The task >> In the records below, find every line that contains the string "alto" and copy each of those lines out in full.
------------------------
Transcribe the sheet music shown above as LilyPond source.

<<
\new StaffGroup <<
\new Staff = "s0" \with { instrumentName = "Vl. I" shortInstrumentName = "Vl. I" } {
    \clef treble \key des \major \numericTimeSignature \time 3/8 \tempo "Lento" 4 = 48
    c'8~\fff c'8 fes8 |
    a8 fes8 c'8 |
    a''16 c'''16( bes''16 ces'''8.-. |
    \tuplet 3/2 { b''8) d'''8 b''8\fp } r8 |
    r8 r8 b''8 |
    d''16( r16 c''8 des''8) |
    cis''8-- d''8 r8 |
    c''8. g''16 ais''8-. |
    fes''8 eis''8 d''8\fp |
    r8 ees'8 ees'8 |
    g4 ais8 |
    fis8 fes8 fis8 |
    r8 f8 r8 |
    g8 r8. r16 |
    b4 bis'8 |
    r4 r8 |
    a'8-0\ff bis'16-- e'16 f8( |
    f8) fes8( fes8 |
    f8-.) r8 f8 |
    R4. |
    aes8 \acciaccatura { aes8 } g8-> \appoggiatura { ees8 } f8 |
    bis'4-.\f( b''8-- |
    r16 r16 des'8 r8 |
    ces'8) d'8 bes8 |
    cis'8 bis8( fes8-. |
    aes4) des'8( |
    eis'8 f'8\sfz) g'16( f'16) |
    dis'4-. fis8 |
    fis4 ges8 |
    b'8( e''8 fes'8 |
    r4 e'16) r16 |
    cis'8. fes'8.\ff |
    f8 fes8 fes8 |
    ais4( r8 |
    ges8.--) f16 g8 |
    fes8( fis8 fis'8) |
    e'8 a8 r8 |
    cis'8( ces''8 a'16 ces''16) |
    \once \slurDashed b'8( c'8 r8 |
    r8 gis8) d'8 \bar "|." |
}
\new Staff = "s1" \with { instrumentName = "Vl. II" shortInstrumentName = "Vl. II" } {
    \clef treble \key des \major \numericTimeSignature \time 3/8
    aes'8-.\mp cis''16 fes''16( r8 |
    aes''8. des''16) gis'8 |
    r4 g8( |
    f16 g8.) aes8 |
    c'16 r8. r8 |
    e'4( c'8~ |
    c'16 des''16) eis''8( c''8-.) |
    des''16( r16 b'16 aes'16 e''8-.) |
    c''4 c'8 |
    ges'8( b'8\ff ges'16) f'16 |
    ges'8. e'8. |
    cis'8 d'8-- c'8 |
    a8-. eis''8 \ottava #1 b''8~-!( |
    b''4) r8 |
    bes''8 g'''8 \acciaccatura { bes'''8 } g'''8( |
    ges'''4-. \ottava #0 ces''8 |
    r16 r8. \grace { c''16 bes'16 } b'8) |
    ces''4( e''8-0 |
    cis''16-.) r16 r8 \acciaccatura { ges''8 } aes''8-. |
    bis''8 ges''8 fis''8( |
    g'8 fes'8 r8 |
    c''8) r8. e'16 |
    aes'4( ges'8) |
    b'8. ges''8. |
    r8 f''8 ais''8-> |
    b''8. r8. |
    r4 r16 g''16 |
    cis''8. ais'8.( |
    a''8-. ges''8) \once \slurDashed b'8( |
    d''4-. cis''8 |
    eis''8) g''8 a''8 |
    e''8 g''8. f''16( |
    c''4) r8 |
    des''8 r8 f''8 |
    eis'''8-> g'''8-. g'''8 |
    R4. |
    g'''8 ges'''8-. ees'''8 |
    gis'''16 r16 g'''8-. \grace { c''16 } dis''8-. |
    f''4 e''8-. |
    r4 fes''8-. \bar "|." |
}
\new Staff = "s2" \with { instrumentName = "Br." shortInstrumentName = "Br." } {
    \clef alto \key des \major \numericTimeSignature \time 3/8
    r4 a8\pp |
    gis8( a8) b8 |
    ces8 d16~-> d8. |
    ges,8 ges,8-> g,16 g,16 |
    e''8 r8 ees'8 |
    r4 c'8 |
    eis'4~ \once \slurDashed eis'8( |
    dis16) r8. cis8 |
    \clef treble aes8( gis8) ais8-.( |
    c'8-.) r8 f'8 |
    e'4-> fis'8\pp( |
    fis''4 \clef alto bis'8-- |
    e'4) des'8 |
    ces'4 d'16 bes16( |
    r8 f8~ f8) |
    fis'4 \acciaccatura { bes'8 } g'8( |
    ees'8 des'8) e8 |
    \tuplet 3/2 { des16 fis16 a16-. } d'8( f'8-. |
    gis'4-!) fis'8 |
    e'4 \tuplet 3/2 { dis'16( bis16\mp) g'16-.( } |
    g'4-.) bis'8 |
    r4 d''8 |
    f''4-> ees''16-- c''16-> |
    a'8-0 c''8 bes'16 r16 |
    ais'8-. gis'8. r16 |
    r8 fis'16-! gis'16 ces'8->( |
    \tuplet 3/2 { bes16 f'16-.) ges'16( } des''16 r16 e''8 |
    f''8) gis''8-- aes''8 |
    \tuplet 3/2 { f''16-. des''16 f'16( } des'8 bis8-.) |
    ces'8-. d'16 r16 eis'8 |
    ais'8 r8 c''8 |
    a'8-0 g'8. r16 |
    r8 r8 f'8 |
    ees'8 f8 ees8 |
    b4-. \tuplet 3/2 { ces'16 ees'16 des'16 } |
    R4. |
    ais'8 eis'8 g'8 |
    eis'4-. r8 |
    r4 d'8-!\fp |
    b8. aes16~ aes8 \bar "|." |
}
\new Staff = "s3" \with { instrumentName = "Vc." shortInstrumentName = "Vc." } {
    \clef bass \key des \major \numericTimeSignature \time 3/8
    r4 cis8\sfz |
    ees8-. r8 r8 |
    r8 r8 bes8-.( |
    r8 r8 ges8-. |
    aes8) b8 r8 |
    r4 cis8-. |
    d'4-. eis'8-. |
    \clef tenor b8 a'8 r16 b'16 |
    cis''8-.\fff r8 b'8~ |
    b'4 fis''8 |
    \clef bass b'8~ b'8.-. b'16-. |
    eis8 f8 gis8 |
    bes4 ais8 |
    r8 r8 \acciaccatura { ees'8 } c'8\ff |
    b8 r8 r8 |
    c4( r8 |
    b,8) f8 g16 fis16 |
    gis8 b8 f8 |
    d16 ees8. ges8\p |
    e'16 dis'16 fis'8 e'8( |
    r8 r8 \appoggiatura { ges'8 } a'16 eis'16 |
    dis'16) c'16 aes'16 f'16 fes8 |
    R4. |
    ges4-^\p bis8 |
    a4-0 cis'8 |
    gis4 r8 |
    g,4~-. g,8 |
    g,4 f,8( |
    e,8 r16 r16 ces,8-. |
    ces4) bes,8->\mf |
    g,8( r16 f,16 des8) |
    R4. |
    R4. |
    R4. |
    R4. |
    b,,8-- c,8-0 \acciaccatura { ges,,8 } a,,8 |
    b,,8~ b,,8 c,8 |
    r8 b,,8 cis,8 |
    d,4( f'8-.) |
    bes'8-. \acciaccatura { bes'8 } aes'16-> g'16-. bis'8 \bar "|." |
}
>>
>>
------------------------
Exercise answer >>
    \clef alto \key des \major \numericTimeSignature \time 3/8
    fis''4 \clef alto bis'8-- |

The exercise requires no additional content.